Data section START
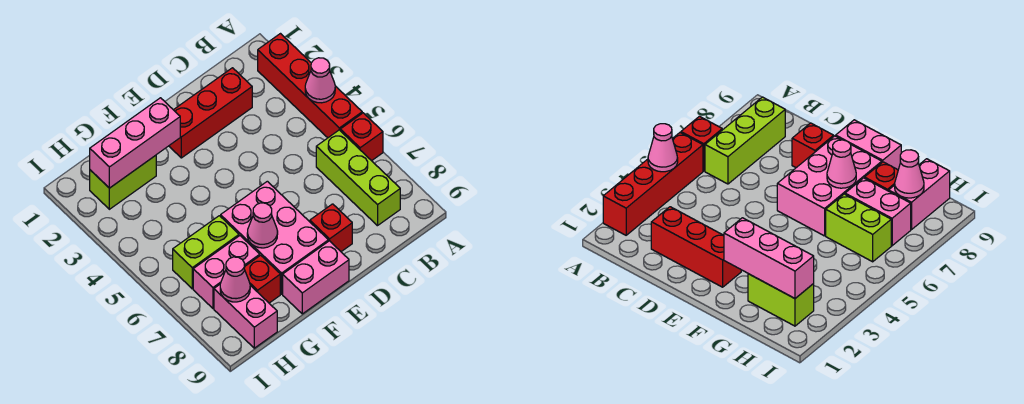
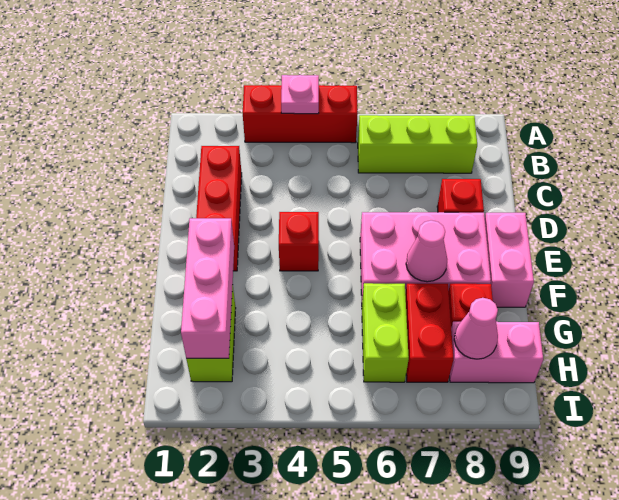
red brick A2:A5 level 1 -> red brick A3:A5 level 1
pink cone A4 level 2 -> pink plate A4 level 2
red brick A6 level 1 -> red brick E4 level 1
pink brick G7:H7 level 1 -> red brick G7:H7 level 1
Data section END
▸ What you have to do:
Wherever a line above contains "pink", copy that line.

▸ Written reply:
pink cone A4 level 2 -> pink plate A4 level 2
pink brick G7:H7 level 1 -> red brick G7:H7 level 1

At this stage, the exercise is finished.